EXERCISE: The word "RELAY" may appear in some lines of the data; copy every such line.

[Entries taken from a collection]
———

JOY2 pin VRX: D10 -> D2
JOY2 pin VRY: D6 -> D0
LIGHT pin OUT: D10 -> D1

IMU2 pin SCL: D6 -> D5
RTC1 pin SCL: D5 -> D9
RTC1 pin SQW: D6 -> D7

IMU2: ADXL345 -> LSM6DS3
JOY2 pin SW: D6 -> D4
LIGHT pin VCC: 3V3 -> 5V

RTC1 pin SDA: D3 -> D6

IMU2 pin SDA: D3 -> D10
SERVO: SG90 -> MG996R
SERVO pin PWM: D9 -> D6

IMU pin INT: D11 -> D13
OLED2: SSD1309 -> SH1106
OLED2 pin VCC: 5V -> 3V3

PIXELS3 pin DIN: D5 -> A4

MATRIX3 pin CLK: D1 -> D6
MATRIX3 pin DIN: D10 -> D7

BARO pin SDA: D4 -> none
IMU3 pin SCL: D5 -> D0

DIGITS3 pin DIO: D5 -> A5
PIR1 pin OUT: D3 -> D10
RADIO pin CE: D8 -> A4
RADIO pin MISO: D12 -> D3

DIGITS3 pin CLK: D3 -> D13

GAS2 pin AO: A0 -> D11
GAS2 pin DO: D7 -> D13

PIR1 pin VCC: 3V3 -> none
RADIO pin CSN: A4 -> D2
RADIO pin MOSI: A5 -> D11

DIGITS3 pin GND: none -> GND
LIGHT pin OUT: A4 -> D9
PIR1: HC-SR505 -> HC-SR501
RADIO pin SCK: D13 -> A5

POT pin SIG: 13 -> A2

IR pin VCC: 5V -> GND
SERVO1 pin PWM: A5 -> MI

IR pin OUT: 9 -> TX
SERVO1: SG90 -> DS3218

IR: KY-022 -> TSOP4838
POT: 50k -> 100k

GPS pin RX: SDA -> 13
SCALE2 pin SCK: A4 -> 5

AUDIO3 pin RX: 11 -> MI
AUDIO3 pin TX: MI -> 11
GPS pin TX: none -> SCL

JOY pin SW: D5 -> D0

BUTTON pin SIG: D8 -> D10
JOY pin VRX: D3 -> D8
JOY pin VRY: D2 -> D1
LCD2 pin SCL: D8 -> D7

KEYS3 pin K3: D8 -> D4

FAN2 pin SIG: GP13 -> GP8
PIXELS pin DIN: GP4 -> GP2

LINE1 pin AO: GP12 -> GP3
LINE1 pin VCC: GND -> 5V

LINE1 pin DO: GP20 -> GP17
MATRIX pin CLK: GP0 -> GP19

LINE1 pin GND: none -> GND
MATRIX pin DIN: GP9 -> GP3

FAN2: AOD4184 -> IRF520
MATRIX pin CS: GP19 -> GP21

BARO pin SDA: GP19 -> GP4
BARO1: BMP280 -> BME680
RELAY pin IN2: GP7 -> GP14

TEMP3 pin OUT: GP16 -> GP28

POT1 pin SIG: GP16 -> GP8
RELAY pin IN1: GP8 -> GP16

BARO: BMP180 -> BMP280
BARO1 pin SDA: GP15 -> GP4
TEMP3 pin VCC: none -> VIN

———

EXERCISE ANSWER:
RELAY pin IN2: GP7 -> GP14
RELAY pin IN1: GP8 -> GP16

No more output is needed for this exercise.